▶ EXERCISE DIRECTIONS
Search the listing below for the string "across" and show each line that contains it.

Extracted records:
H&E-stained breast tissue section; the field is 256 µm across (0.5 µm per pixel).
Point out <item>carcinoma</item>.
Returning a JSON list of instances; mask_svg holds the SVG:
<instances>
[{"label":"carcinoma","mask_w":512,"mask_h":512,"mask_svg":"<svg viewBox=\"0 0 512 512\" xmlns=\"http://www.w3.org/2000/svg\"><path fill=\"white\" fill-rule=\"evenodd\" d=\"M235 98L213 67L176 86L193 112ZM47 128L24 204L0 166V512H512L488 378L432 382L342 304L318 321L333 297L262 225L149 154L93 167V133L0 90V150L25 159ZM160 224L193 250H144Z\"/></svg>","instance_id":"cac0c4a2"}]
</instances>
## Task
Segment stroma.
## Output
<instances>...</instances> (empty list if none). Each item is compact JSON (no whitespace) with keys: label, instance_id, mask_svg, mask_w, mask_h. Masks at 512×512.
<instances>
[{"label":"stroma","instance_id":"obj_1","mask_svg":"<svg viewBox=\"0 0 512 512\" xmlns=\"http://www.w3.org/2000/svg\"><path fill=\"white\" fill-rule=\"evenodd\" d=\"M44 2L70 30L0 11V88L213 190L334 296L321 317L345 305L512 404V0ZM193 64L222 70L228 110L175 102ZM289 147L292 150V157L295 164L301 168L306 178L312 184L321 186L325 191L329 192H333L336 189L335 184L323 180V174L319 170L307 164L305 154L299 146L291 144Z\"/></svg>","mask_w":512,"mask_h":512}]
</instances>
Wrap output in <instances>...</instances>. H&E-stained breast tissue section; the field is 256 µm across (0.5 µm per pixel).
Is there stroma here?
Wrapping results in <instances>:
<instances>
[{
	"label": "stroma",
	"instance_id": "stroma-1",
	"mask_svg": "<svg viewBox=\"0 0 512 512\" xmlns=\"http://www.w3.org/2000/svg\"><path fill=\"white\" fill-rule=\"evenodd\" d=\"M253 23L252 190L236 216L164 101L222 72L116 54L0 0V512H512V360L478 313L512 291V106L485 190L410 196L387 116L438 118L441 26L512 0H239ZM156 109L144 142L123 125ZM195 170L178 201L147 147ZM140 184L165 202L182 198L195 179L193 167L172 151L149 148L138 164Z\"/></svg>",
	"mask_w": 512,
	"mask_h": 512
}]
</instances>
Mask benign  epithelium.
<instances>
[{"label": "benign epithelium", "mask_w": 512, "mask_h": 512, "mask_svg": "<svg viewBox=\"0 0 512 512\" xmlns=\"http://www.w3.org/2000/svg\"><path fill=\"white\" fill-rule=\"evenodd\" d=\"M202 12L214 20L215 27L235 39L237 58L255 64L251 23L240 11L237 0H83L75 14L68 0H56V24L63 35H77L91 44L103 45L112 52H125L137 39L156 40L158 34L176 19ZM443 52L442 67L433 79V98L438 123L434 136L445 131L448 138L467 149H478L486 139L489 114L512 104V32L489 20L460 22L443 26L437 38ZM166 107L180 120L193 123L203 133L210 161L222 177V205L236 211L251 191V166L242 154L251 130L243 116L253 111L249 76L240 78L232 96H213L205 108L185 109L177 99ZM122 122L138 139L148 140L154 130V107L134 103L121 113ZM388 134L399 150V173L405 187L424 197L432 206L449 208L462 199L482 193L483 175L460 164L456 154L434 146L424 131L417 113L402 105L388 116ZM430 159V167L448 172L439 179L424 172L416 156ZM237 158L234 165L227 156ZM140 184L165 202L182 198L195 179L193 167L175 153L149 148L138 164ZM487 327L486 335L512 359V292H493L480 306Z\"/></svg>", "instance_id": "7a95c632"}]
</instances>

▶ COMPLETE ANSWER
H&E-stained breast tissue section; the field is 256 µm across (0.5 µm per pixel).
Wrap output in <instances>...</instances>. H&E-stained breast tissue section; the field is 256 µm across (0.5 µm per pixel).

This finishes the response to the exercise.